# [What this task involves]
Return the whole listing exactly, omitting the pictures.

# [Records supplied]
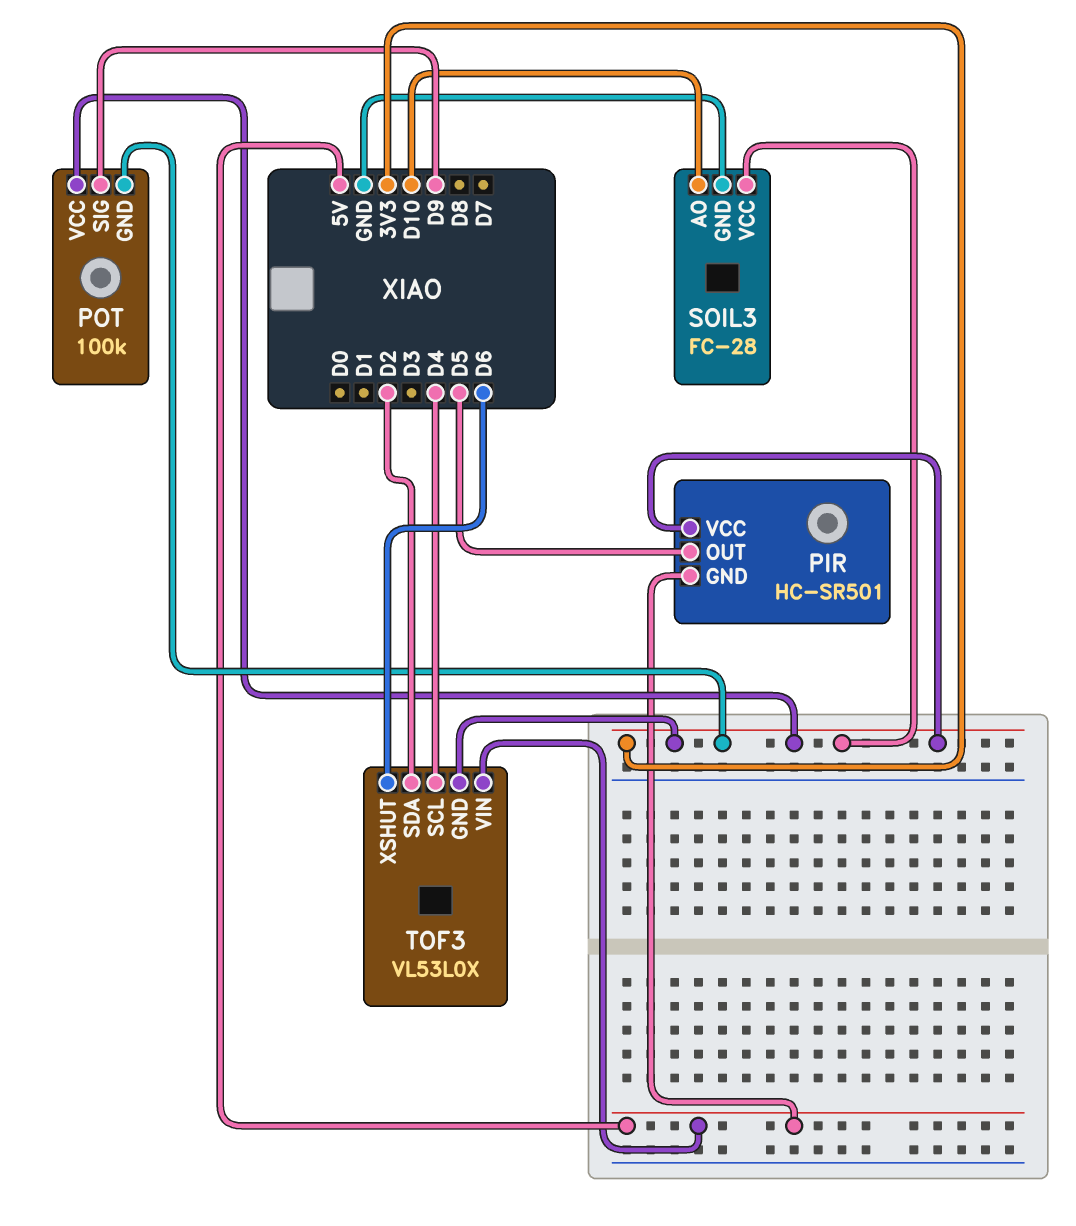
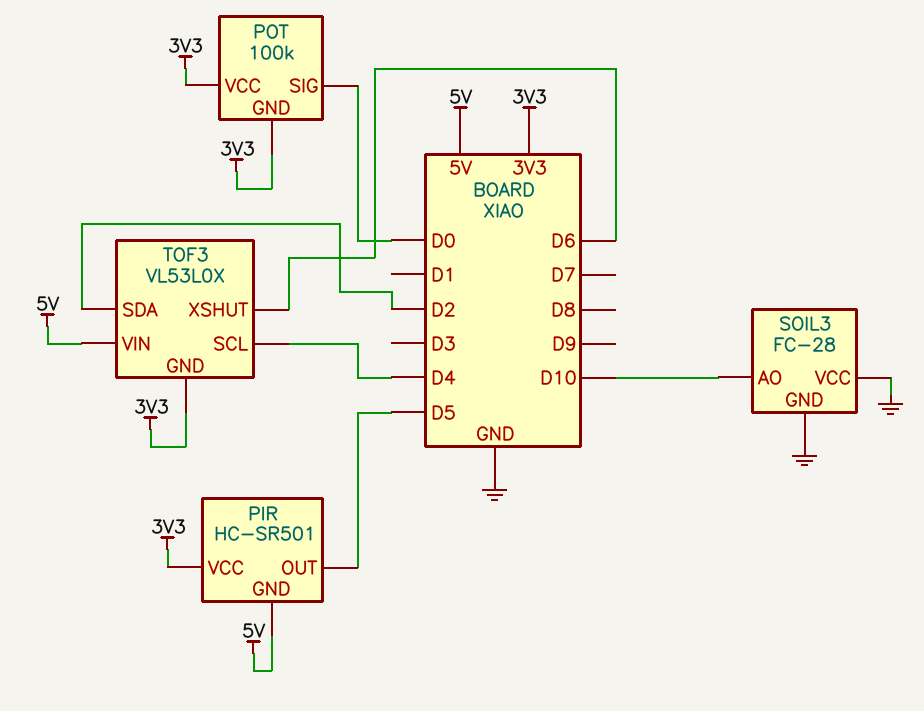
POT pin SIG: D9 -> D0
SOIL3 pin VCC: 3V3 -> GND

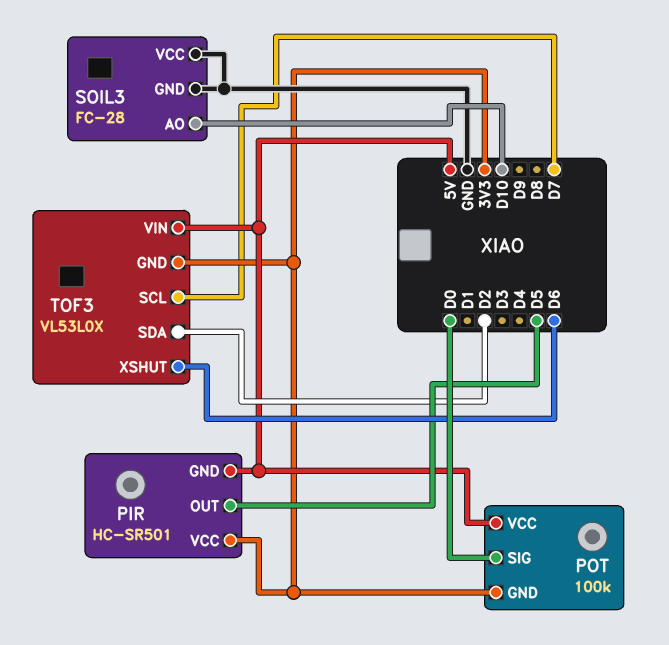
POT pin VCC: 3V3 -> 5V
TOF3 pin SCL: D4 -> D7

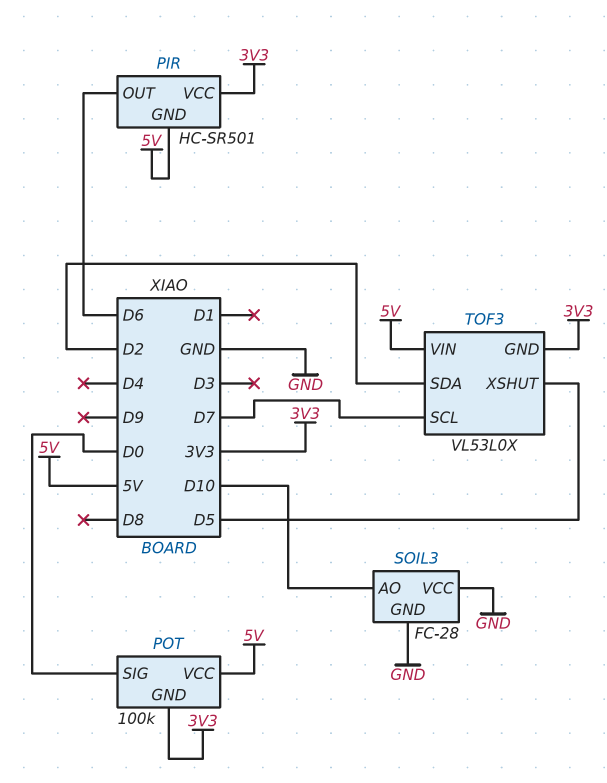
PIR pin OUT: D5 -> D6
TOF3 pin XSHUT: D6 -> D5

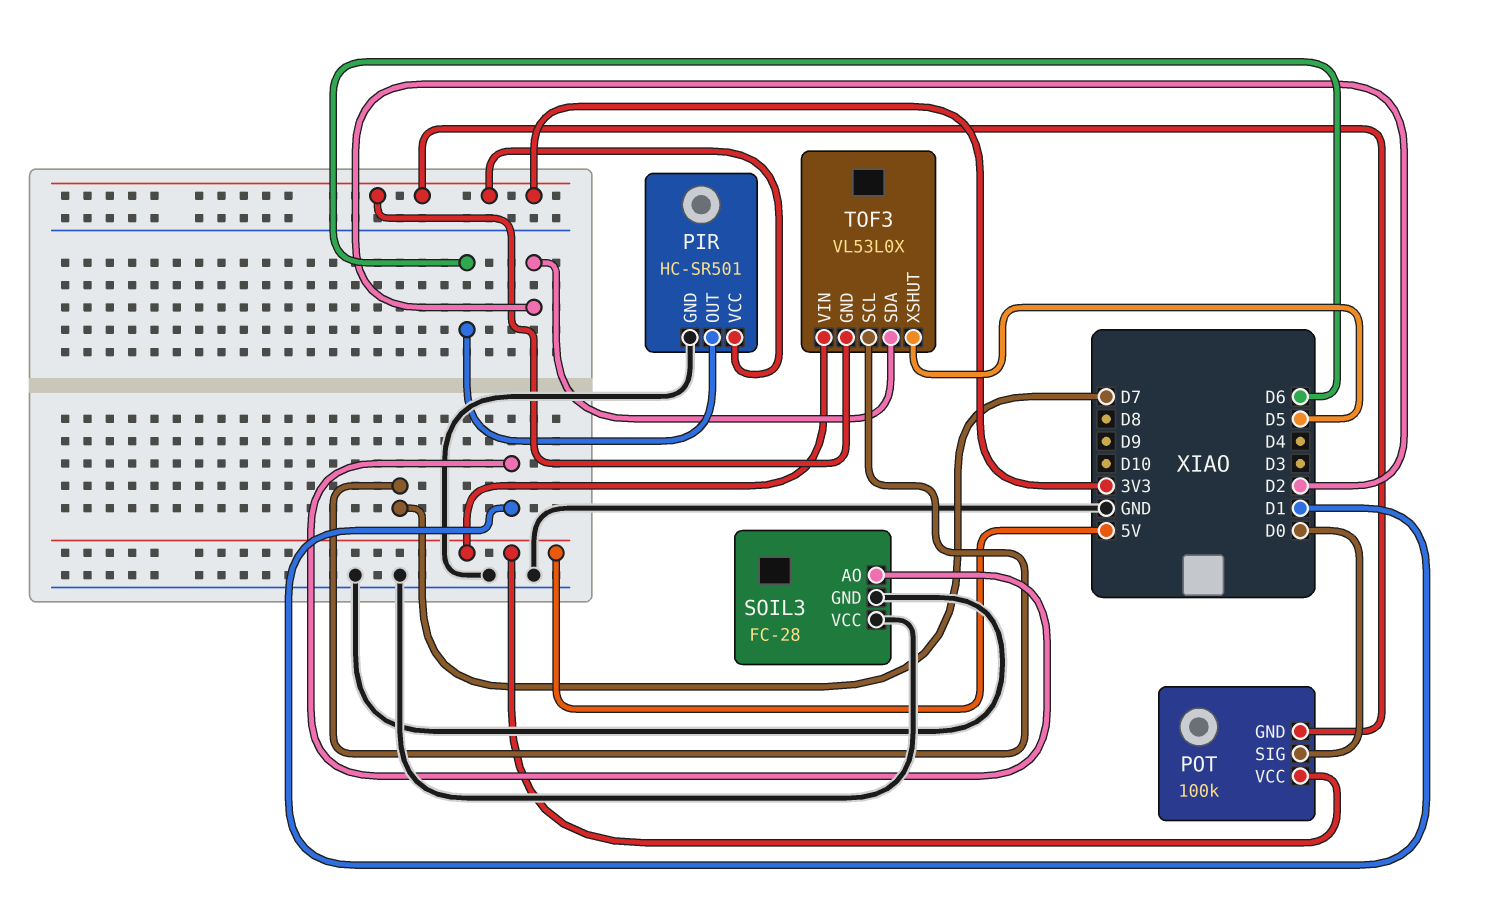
PIR pin GND: 5V -> GND
SOIL3 pin AO: D10 -> D1

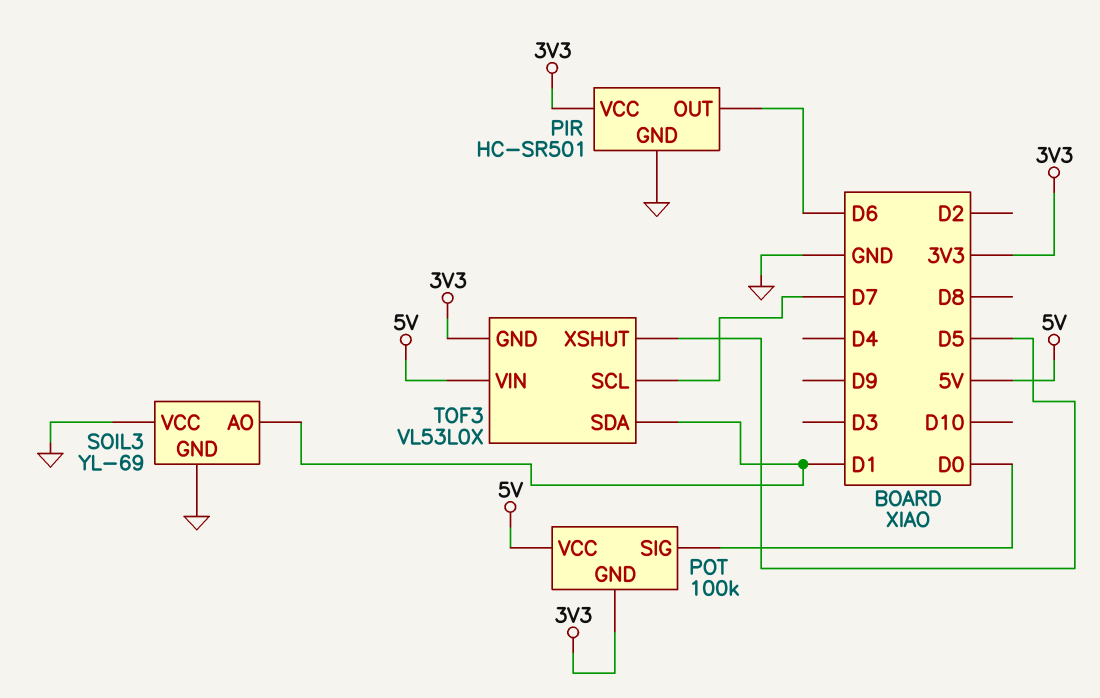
SOIL3: FC-28 -> YL-69
TOF3 pin SDA: D2 -> D1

# [Response for this exercise]
POT pin SIG: D9 -> D0
SOIL3 pin VCC: 3V3 -> GND

POT pin VCC: 3V3 -> 5V
TOF3 pin SCL: D4 -> D7

PIR pin OUT: D5 -> D6
TOF3 pin XSHUT: D6 -> D5

PIR pin GND: 5V -> GND
SOIL3 pin AO: D10 -> D1

SOIL3: FC-28 -> YL-69
TOF3 pin SDA: D2 -> D1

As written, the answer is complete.